> [Written request] Reproduce every row below without any changes, leaving out the pictures.

══ Supplied records

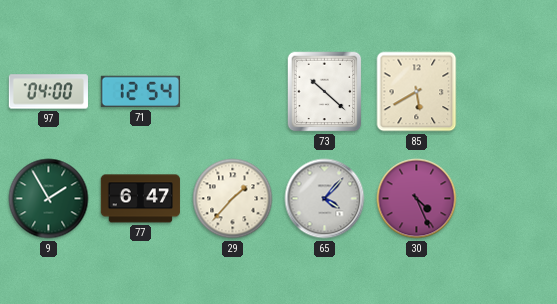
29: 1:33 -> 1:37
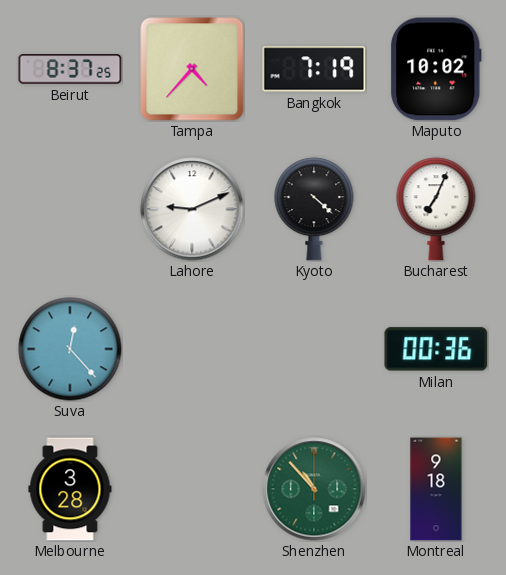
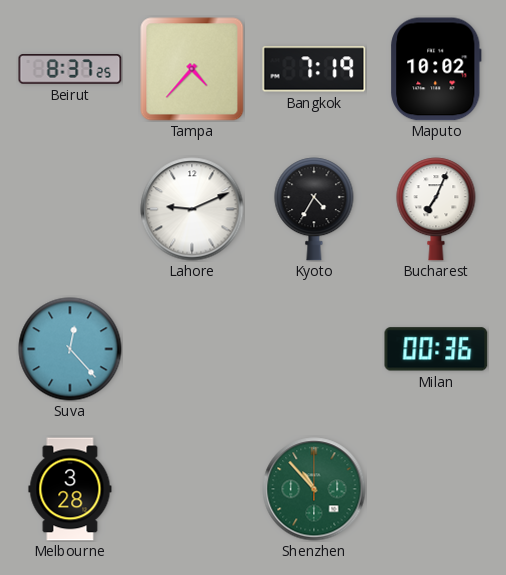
Kyoto: 4:22 -> 4:35
Montreal: 9:18 -> none
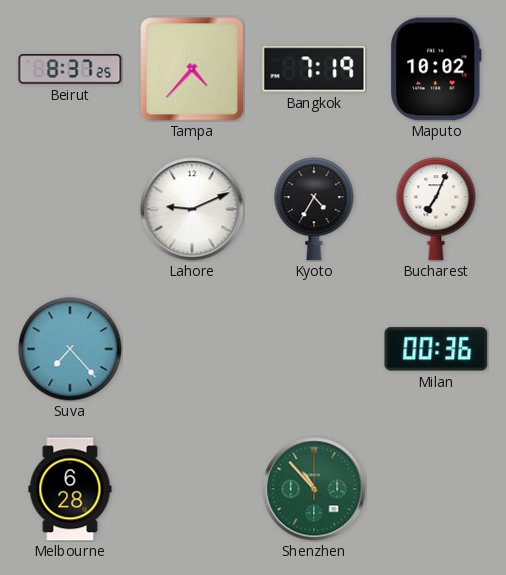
Suva: 12:23 -> 7:23
Melbourne: 3:28 -> 6:28
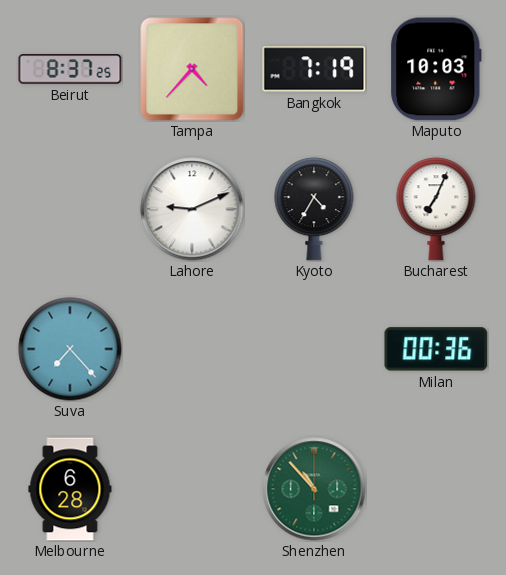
Maputo: 10:02 -> 10:03
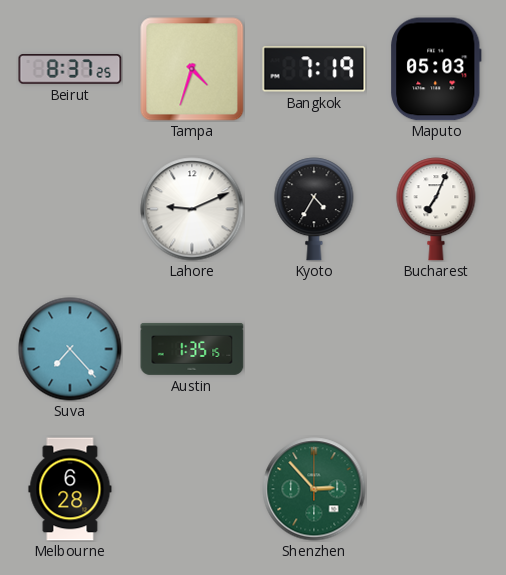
Tampa: 4:37 -> 4:33
Maputo: 10:03 -> 05:03
Austin: none -> 1:35
Milan: 00:36 -> none
Shenzhen: 10:53 -> 2:53
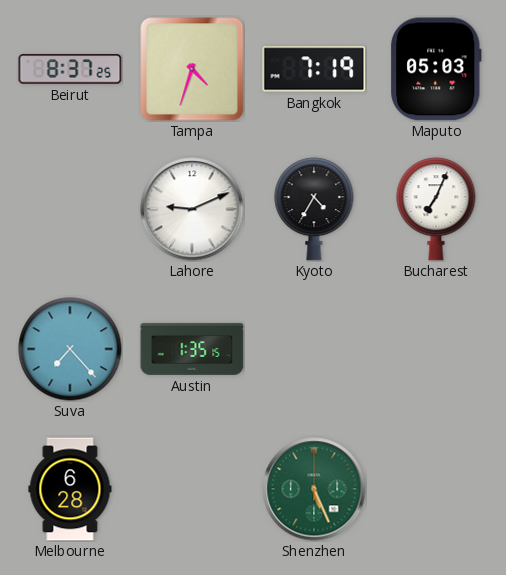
Shenzhen: 2:53 -> 5:26
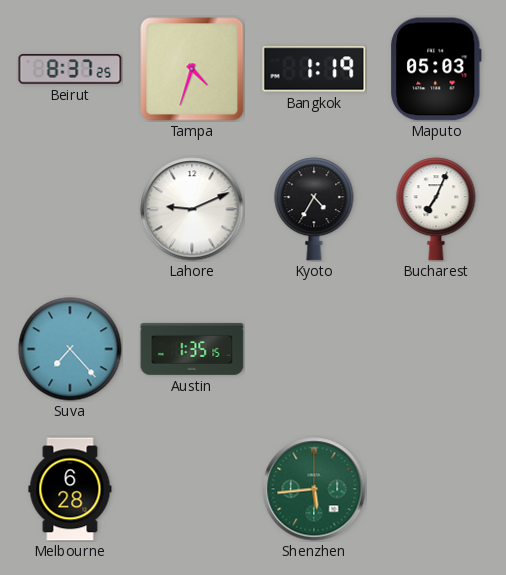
Bangkok: 7:19 -> 1:19
Shenzhen: 5:26 -> 5:44
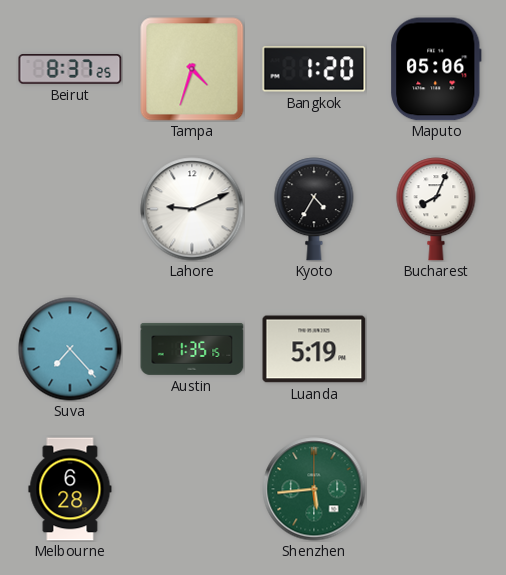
Bangkok: 1:19 -> 1:20
Maputo: 05:03 -> 05:06
Bucharest: 7:04 -> 8:04
Luanda: none -> 5:19
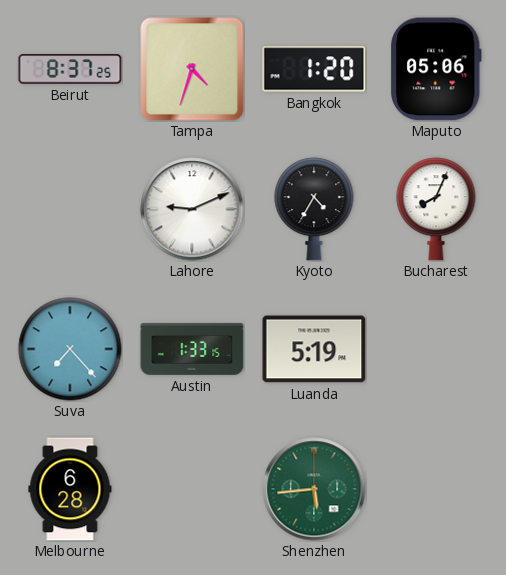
Austin: 1:35 -> 1:33
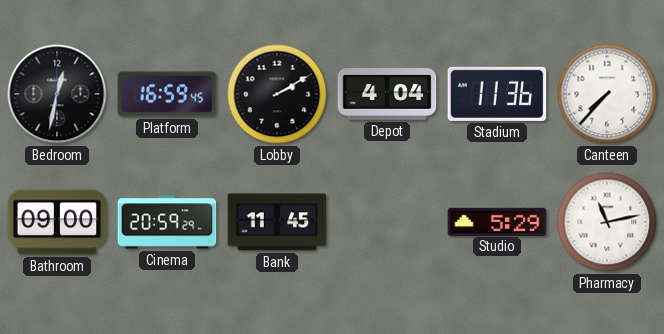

════

> [Answer to this task]
29: 1:33 -> 1:37
Kyoto: 4:22 -> 4:35
Montreal: 9:18 -> none
Suva: 12:23 -> 7:23
Melbourne: 3:28 -> 6:28
Maputo: 10:02 -> 10:03
Tampa: 4:37 -> 4:33
Maputo: 10:03 -> 05:03
Austin: none -> 1:35
Milan: 00:36 -> none
Shenzhen: 10:53 -> 2:53
Shenzhen: 2:53 -> 5:26
Bangkok: 7:19 -> 1:19
Shenzhen: 5:26 -> 5:44
Bangkok: 1:19 -> 1:20
Maputo: 05:03 -> 05:06
Bucharest: 7:04 -> 8:04
Luanda: none -> 5:19
Austin: 1:35 -> 1:33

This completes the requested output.